_About this exercise_
Please print exactly the lines running from the one that contains "(557, 469) = (662, 545): yellow" to the end of the data, with both lines included.

_Material shown_
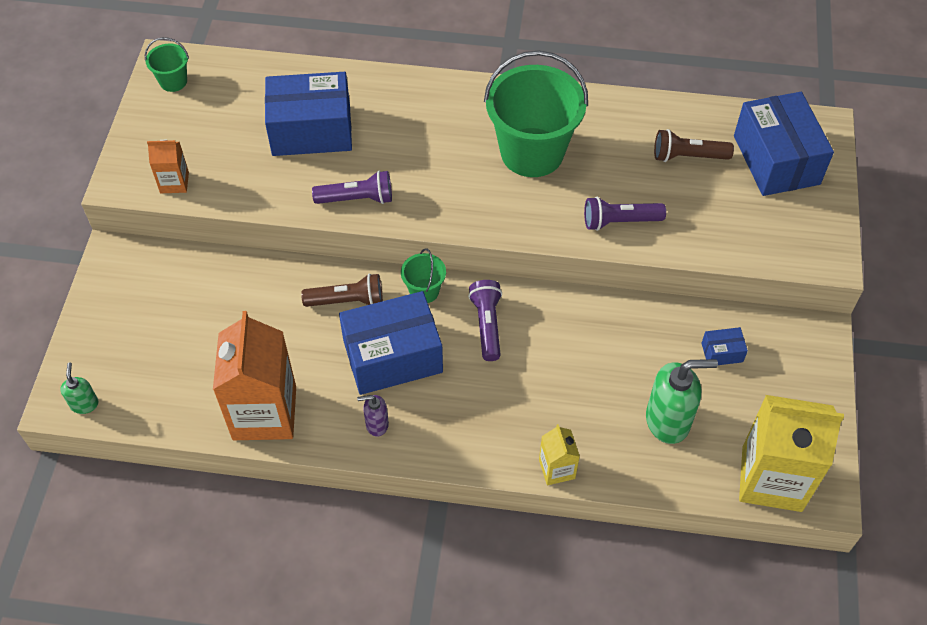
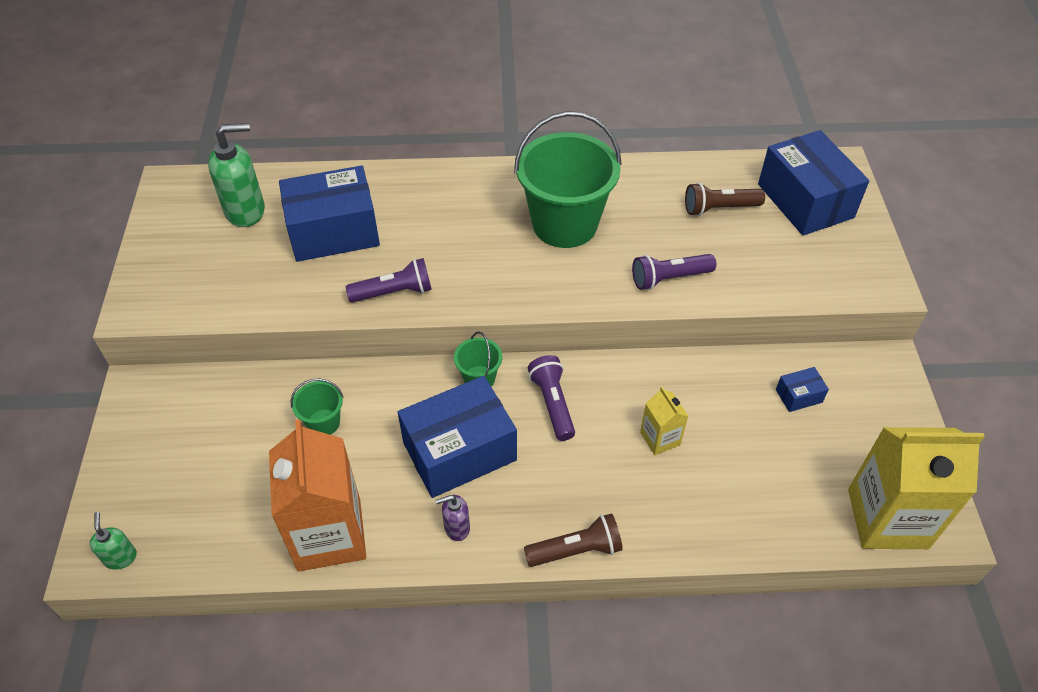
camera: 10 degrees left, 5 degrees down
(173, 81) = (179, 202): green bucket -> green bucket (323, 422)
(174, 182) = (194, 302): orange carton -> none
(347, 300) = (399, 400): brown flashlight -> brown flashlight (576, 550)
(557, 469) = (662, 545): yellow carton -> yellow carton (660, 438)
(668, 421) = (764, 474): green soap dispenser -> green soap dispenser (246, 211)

_Task solution_
(557, 469) = (662, 545): yellow carton -> yellow carton (660, 438)
(668, 421) = (764, 474): green soap dispenser -> green soap dispenser (246, 211)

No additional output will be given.